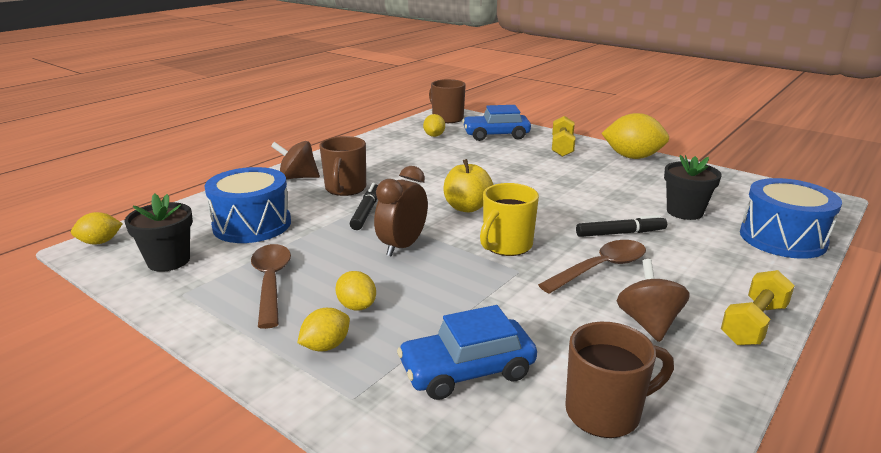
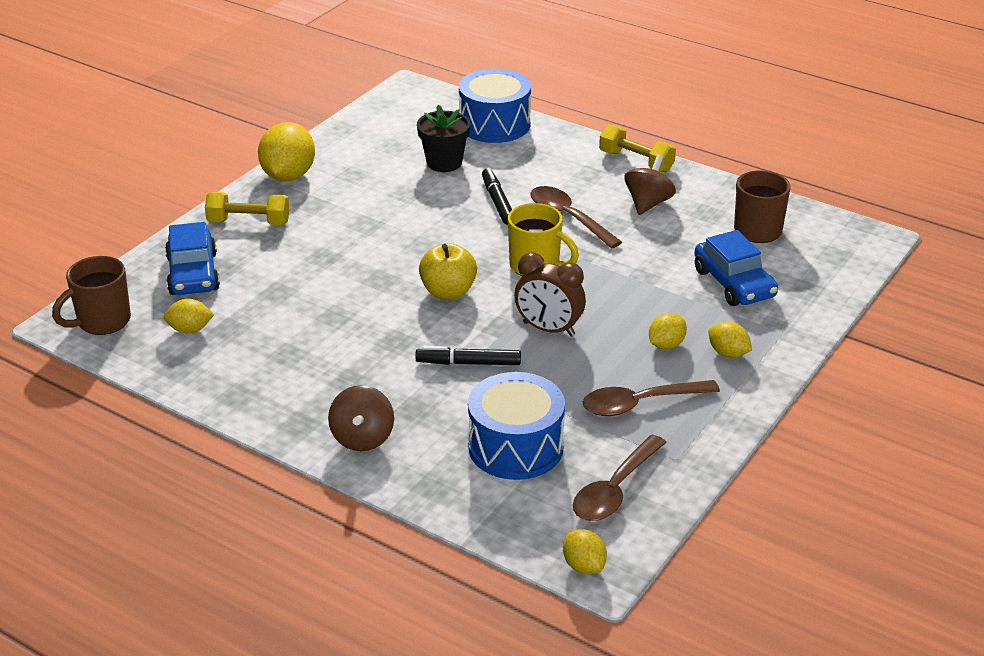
camera: 95 degrees left, 10 degrees up
(168, 261) = (615, 490): black flower pot -> brown spoon
(345, 189) = (401, 389): brown mug -> none
(648, 323) = (648, 203): brown spinning top -> brown spinning top turned 120 degrees clockwise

• _WHAT YOU ARE ASKED TO DO_: Word for word, restate the line that contains "(345, 189) = (401, 389): brown mug -> none" and each line after it, up to and including the last line of the listing; include nothing else.

• _SOLUTION_:
(345, 189) = (401, 389): brown mug -> none
(648, 323) = (648, 203): brown spinning top -> brown spinning top turned 120 degrees clockwise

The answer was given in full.